● **TASK OBJECTIVE**: Retype the whole listing below exactly, keeping every picture out of it.

● **DATA EXTRACT**:
= Beginning of Section =
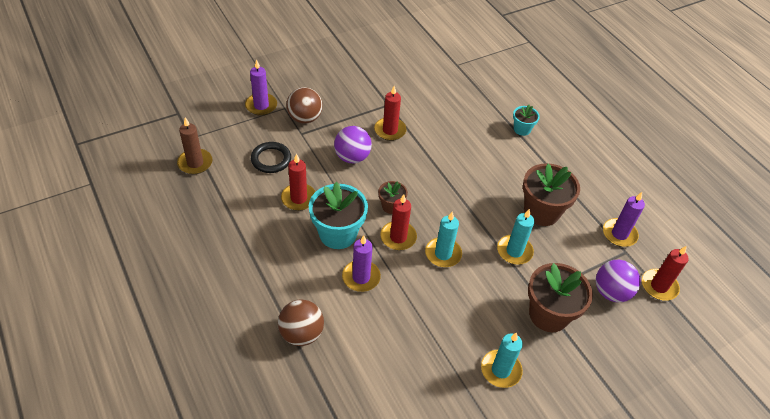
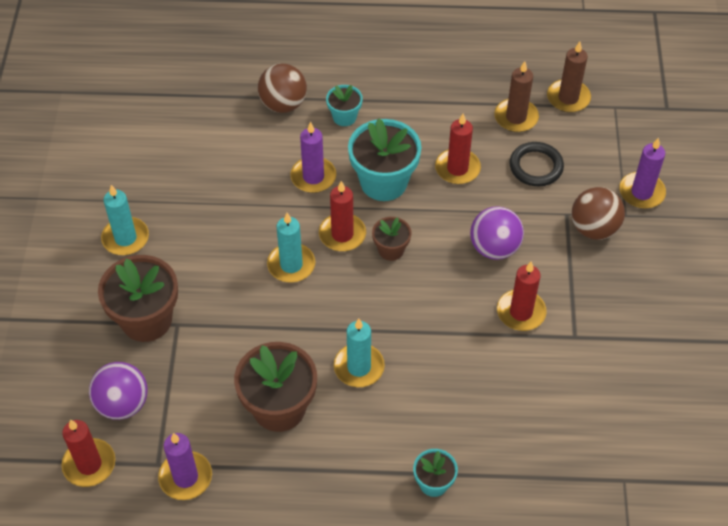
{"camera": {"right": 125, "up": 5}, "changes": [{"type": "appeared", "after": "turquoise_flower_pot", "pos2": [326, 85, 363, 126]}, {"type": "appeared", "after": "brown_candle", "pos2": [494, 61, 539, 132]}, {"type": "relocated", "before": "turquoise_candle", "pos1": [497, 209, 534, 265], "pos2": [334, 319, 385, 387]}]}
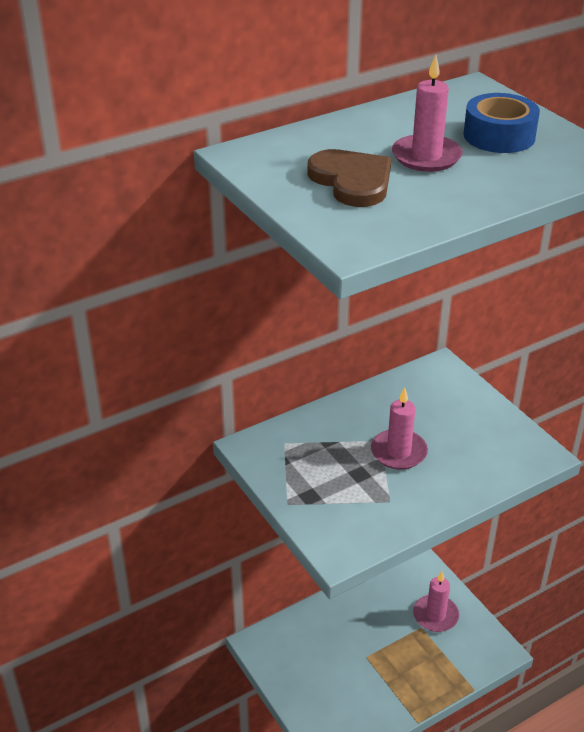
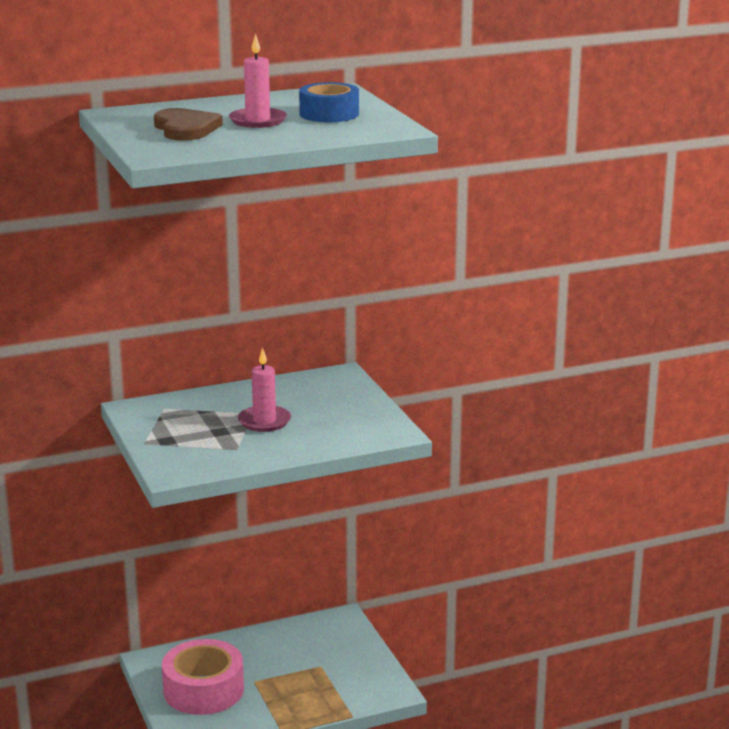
{"camera": {"right": 10, "up": -15}, "changes": [{"type": "missing", "before": "pink_candle", "pos1": [413, 571, 459, 632]}, {"type": "appeared", "after": "pink_tape", "pos2": [162, 639, 244, 715]}]}
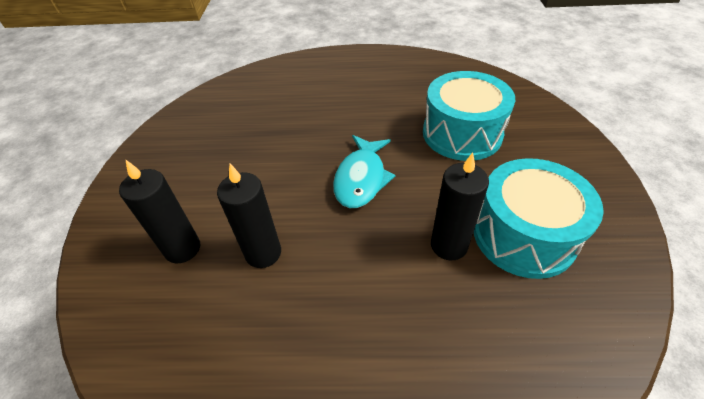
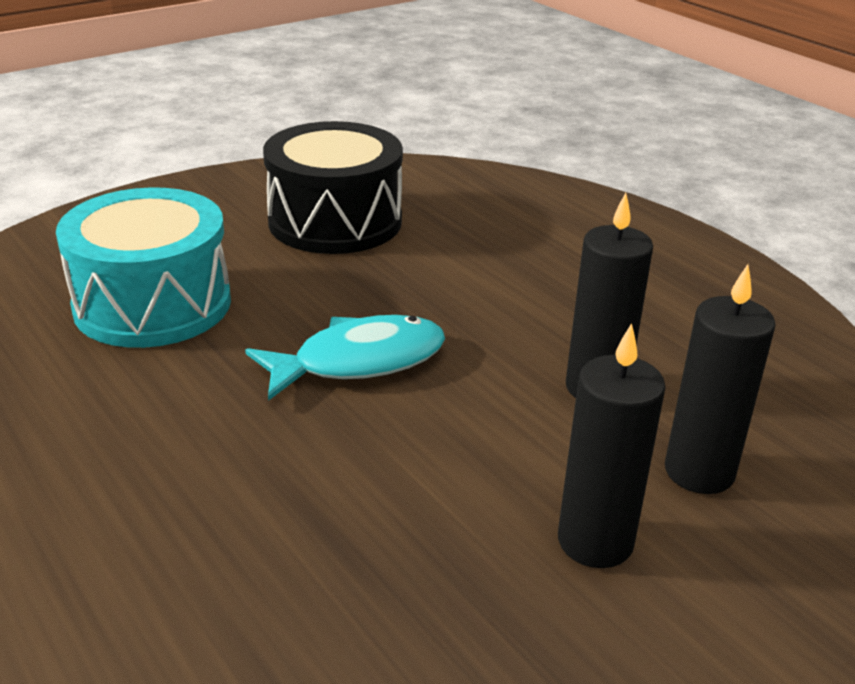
{"camera": {"right": -130, "up": -15}, "changes": [{"type": "relocated", "before": "black_candle", "pos1": [431, 152, 489, 260], "pos2": [558, 323, 666, 568]}, {"type": "colour", "before": "turquoise_drum", "after": "black_drum", "pos1": [474, 158, 604, 279], "pos2": [263, 121, 403, 254]}]}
= End of Section =
● **TASK ANSWER**:
{"camera": {"right": 125, "up": 5}, "changes": [{"type": "appeared", "after": "turquoise_flower_pot", "pos2": [326, 85, 363, 126]}, {"type": "appeared", "after": "brown_candle", "pos2": [494, 61, 539, 132]}, {"type": "relocated", "before": "turquoise_candle", "pos1": [497, 209, 534, 265], "pos2": [334, 319, 385, 387]}]}
{"camera": {"right": 10, "up": -15}, "changes": [{"type": "missing", "before": "pink_candle", "pos1": [413, 571, 459, 632]}, {"type": "appeared", "after": "pink_tape", "pos2": [162, 639, 244, 715]}]}
{"camera": {"right": -130, "up": -15}, "changes": [{"type": "relocated", "before": "black_candle", "pos1": [431, 152, 489, 260], "pos2": [558, 323, 666, 568]}, {"type": "colour", "before": "turquoise_drum", "after": "black_drum", "pos1": [474, 158, 604, 279], "pos2": [263, 121, 403, 254]}]}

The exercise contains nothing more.